Stored data
• • •

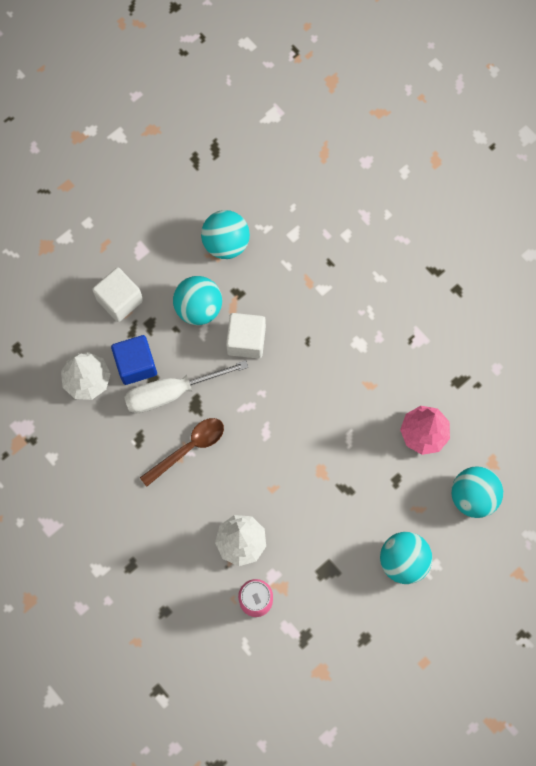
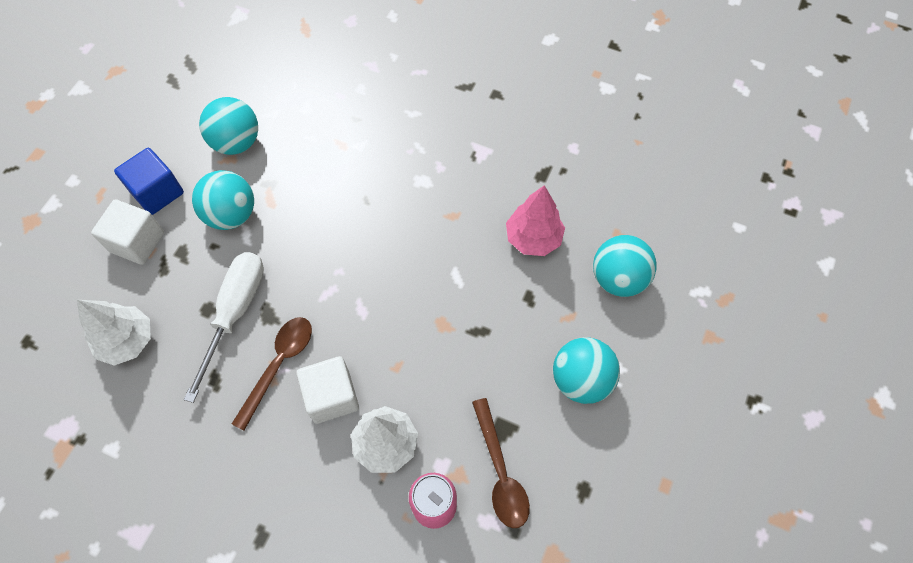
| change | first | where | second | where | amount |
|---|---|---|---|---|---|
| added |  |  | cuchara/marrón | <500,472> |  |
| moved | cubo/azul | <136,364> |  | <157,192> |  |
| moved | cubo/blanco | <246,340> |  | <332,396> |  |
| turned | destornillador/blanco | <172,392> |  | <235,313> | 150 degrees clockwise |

• • •

EXERCISE DETAILS
What you give back must be exactly the lines from the opening line of the entries through the line holding "moved | cubo/blanco", with no pictures.

RESULT OF THIS EXERCISE
| change | first | where | second | where | amount |
|---|---|---|---|---|---|
| added |  |  | cuchara/marrón | <500,472> |  |
| moved | cubo/azul | <136,364> |  | <157,192> |  |
| moved | cubo/blanco | <246,340> |  | <332,396> |  |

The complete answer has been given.